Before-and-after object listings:
•••

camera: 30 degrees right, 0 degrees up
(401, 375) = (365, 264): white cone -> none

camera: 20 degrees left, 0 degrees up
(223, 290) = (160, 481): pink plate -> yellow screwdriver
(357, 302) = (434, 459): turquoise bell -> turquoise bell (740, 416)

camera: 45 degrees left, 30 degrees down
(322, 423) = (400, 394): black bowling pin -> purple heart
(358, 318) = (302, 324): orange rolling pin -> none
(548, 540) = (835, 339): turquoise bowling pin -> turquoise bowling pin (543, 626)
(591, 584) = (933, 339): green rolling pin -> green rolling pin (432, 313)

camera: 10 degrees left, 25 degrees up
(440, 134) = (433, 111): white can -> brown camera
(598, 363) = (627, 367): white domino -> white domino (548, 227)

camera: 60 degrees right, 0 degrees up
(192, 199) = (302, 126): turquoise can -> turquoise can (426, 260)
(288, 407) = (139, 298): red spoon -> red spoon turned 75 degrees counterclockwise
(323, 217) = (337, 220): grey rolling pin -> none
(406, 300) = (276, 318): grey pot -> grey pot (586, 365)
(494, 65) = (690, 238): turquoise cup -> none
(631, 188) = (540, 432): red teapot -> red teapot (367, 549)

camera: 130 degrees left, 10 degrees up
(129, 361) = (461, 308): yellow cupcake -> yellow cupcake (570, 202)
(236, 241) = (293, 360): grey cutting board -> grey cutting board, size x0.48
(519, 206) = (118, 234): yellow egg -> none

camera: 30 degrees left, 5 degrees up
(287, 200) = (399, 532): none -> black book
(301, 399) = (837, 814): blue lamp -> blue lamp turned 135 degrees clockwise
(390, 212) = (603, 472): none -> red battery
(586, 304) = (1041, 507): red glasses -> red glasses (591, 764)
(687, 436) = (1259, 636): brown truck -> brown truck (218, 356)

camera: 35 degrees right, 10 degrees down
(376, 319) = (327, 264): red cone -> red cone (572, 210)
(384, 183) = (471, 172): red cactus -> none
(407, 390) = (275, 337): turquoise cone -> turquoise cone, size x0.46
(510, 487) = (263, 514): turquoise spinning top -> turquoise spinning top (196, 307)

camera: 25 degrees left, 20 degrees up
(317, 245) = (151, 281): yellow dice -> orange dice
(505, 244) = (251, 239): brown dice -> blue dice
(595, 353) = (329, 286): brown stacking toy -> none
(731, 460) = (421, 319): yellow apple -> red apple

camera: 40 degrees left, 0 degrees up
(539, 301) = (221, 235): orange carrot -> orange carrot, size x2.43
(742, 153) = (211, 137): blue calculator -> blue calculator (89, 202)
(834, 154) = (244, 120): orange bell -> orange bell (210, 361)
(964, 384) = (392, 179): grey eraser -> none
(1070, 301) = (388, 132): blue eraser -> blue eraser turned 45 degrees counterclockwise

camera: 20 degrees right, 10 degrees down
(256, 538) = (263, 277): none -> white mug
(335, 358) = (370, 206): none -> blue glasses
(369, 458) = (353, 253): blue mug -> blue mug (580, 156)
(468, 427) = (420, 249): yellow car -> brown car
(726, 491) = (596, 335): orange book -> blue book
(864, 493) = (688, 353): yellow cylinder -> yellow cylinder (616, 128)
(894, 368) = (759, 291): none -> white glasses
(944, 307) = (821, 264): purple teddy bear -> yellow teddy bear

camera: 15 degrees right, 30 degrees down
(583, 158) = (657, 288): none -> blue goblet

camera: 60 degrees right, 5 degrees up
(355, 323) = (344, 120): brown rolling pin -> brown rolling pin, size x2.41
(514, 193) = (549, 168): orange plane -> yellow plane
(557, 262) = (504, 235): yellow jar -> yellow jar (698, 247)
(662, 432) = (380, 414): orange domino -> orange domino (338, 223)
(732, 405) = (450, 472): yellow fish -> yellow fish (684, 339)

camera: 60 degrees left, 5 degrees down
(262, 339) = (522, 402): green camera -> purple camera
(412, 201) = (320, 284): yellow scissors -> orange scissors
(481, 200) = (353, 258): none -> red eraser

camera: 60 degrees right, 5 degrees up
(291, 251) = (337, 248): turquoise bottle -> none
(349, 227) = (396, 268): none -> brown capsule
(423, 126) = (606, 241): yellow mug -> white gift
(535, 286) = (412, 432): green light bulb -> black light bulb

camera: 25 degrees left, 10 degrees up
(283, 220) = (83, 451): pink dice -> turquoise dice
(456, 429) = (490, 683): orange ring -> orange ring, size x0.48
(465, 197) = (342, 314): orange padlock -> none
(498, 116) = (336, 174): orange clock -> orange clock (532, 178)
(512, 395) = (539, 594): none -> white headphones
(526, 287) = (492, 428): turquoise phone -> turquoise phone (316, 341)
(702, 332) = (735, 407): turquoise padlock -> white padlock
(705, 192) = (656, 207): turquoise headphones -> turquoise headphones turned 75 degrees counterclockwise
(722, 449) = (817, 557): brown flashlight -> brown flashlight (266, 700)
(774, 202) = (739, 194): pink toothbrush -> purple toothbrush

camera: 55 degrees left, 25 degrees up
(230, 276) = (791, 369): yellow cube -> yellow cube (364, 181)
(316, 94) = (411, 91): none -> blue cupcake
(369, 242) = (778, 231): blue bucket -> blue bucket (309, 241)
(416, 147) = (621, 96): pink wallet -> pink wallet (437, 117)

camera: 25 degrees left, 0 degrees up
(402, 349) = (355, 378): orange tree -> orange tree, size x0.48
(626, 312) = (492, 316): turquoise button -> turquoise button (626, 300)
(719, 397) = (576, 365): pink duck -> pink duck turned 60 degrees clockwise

•••

Aim of the exercise: Give back every line of the data above exactly as written.

Response below:
camera: 30 degrees right, 0 degrees up
(401, 375) = (365, 264): white cone -> none

camera: 20 degrees left, 0 degrees up
(223, 290) = (160, 481): pink plate -> yellow screwdriver
(357, 302) = (434, 459): turquoise bell -> turquoise bell (740, 416)

camera: 45 degrees left, 30 degrees down
(322, 423) = (400, 394): black bowling pin -> purple heart
(358, 318) = (302, 324): orange rolling pin -> none
(548, 540) = (835, 339): turquoise bowling pin -> turquoise bowling pin (543, 626)
(591, 584) = (933, 339): green rolling pin -> green rolling pin (432, 313)

camera: 10 degrees left, 25 degrees up
(440, 134) = (433, 111): white can -> brown camera
(598, 363) = (627, 367): white domino -> white domino (548, 227)

camera: 60 degrees right, 0 degrees up
(192, 199) = (302, 126): turquoise can -> turquoise can (426, 260)
(288, 407) = (139, 298): red spoon -> red spoon turned 75 degrees counterclockwise
(323, 217) = (337, 220): grey rolling pin -> none
(406, 300) = (276, 318): grey pot -> grey pot (586, 365)
(494, 65) = (690, 238): turquoise cup -> none
(631, 188) = (540, 432): red teapot -> red teapot (367, 549)

camera: 130 degrees left, 10 degrees up
(129, 361) = (461, 308): yellow cupcake -> yellow cupcake (570, 202)
(236, 241) = (293, 360): grey cutting board -> grey cutting board, size x0.48
(519, 206) = (118, 234): yellow egg -> none

camera: 30 degrees left, 5 degrees up
(287, 200) = (399, 532): none -> black book
(301, 399) = (837, 814): blue lamp -> blue lamp turned 135 degrees clockwise
(390, 212) = (603, 472): none -> red battery
(586, 304) = (1041, 507): red glasses -> red glasses (591, 764)
(687, 436) = (1259, 636): brown truck -> brown truck (218, 356)

camera: 35 degrees right, 10 degrees down
(376, 319) = (327, 264): red cone -> red cone (572, 210)
(384, 183) = (471, 172): red cactus -> none
(407, 390) = (275, 337): turquoise cone -> turquoise cone, size x0.46
(510, 487) = (263, 514): turquoise spinning top -> turquoise spinning top (196, 307)

camera: 25 degrees left, 20 degrees up
(317, 245) = (151, 281): yellow dice -> orange dice
(505, 244) = (251, 239): brown dice -> blue dice
(595, 353) = (329, 286): brown stacking toy -> none
(731, 460) = (421, 319): yellow apple -> red apple

camera: 40 degrees left, 0 degrees up
(539, 301) = (221, 235): orange carrot -> orange carrot, size x2.43
(742, 153) = (211, 137): blue calculator -> blue calculator (89, 202)
(834, 154) = (244, 120): orange bell -> orange bell (210, 361)
(964, 384) = (392, 179): grey eraser -> none
(1070, 301) = (388, 132): blue eraser -> blue eraser turned 45 degrees counterclockwise

camera: 20 degrees right, 10 degrees down
(256, 538) = (263, 277): none -> white mug
(335, 358) = (370, 206): none -> blue glasses
(369, 458) = (353, 253): blue mug -> blue mug (580, 156)
(468, 427) = (420, 249): yellow car -> brown car
(726, 491) = (596, 335): orange book -> blue book
(864, 493) = (688, 353): yellow cylinder -> yellow cylinder (616, 128)
(894, 368) = (759, 291): none -> white glasses
(944, 307) = (821, 264): purple teddy bear -> yellow teddy bear

camera: 15 degrees right, 30 degrees down
(583, 158) = (657, 288): none -> blue goblet

camera: 60 degrees right, 5 degrees up
(355, 323) = (344, 120): brown rolling pin -> brown rolling pin, size x2.41
(514, 193) = (549, 168): orange plane -> yellow plane
(557, 262) = (504, 235): yellow jar -> yellow jar (698, 247)
(662, 432) = (380, 414): orange domino -> orange domino (338, 223)
(732, 405) = (450, 472): yellow fish -> yellow fish (684, 339)

camera: 60 degrees left, 5 degrees down
(262, 339) = (522, 402): green camera -> purple camera
(412, 201) = (320, 284): yellow scissors -> orange scissors
(481, 200) = (353, 258): none -> red eraser

camera: 60 degrees right, 5 degrees up
(291, 251) = (337, 248): turquoise bottle -> none
(349, 227) = (396, 268): none -> brown capsule
(423, 126) = (606, 241): yellow mug -> white gift
(535, 286) = (412, 432): green light bulb -> black light bulb

camera: 25 degrees left, 10 degrees up
(283, 220) = (83, 451): pink dice -> turquoise dice
(456, 429) = (490, 683): orange ring -> orange ring, size x0.48
(465, 197) = (342, 314): orange padlock -> none
(498, 116) = (336, 174): orange clock -> orange clock (532, 178)
(512, 395) = (539, 594): none -> white headphones
(526, 287) = (492, 428): turquoise phone -> turquoise phone (316, 341)
(702, 332) = (735, 407): turquoise padlock -> white padlock
(705, 192) = (656, 207): turquoise headphones -> turquoise headphones turned 75 degrees counterclockwise
(722, 449) = (817, 557): brown flashlight -> brown flashlight (266, 700)
(774, 202) = (739, 194): pink toothbrush -> purple toothbrush

camera: 55 degrees left, 25 degrees up
(230, 276) = (791, 369): yellow cube -> yellow cube (364, 181)
(316, 94) = (411, 91): none -> blue cupcake
(369, 242) = (778, 231): blue bucket -> blue bucket (309, 241)
(416, 147) = (621, 96): pink wallet -> pink wallet (437, 117)

camera: 25 degrees left, 0 degrees up
(402, 349) = (355, 378): orange tree -> orange tree, size x0.48
(626, 312) = (492, 316): turquoise button -> turquoise button (626, 300)
(719, 397) = (576, 365): pink duck -> pink duck turned 60 degrees clockwise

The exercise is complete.